● Your goal: Your answer should be one number, the count of lines in the data that hold "green".

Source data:
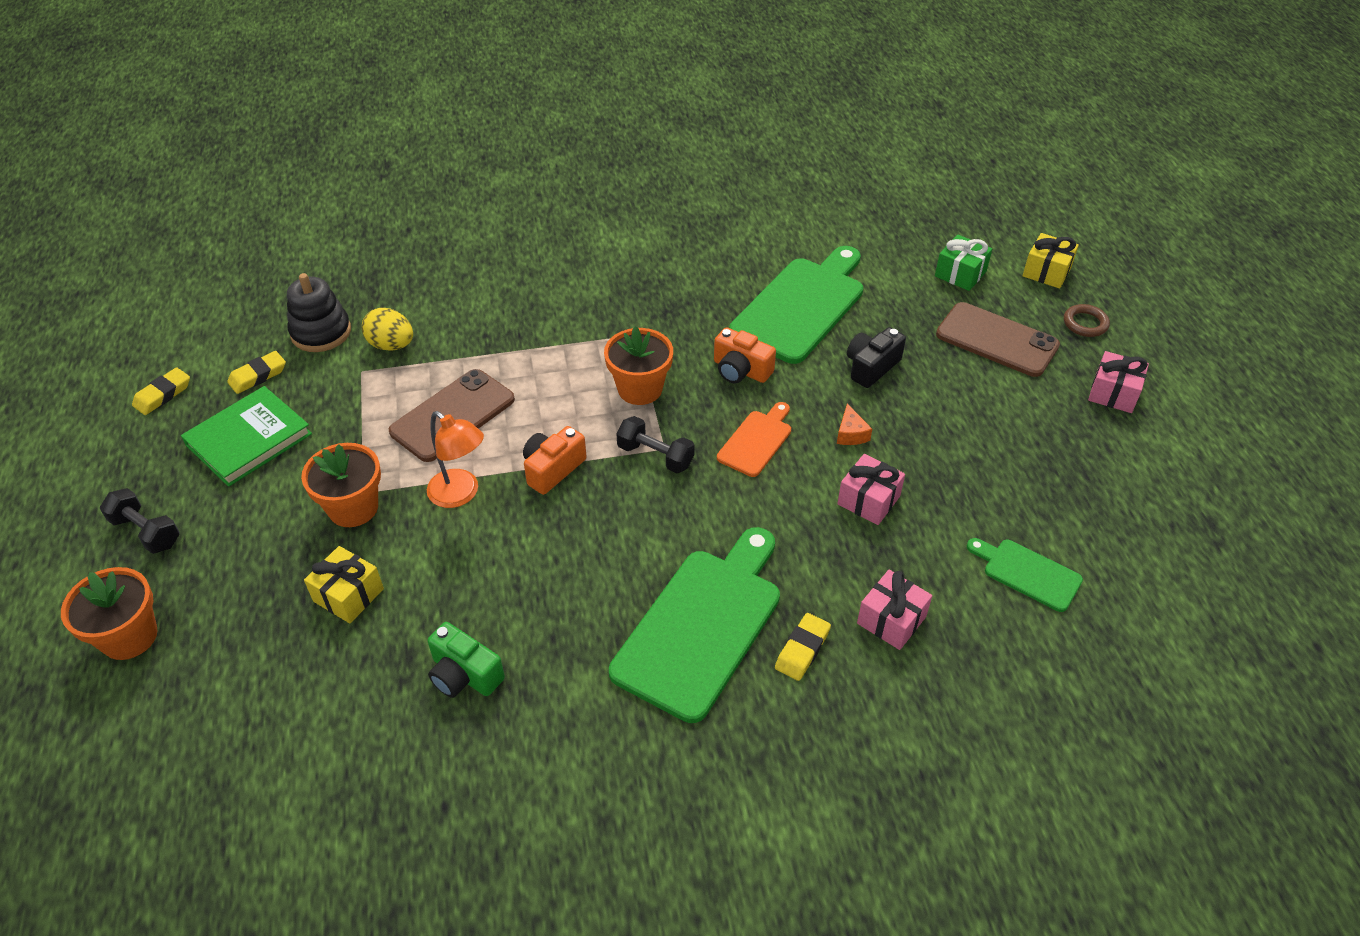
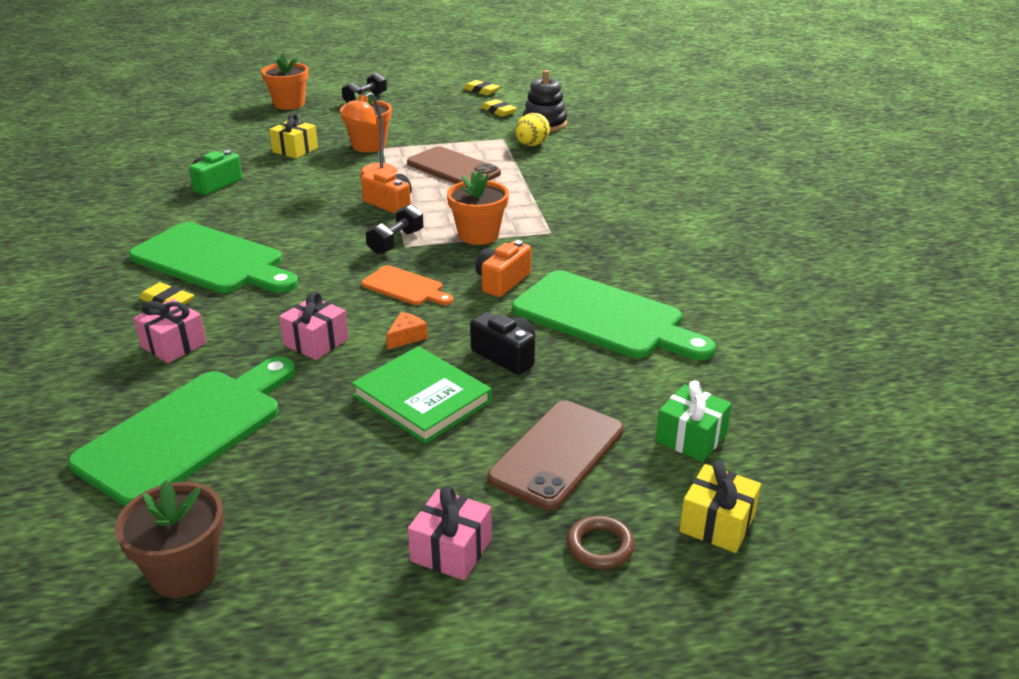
camera: 90 degrees right, 15 degrees down
(249, 439) = (438, 114): green book -> green book (422, 398)
(850, 434) = (406, 337): orange cheese -> orange cheese turned 135 degrees clockwise
(1027, 573) = (188, 430): green cutting board -> green cutting board, size x1.98
(1187, 536) = (184, 572): none -> brown flower pot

● The answer: 2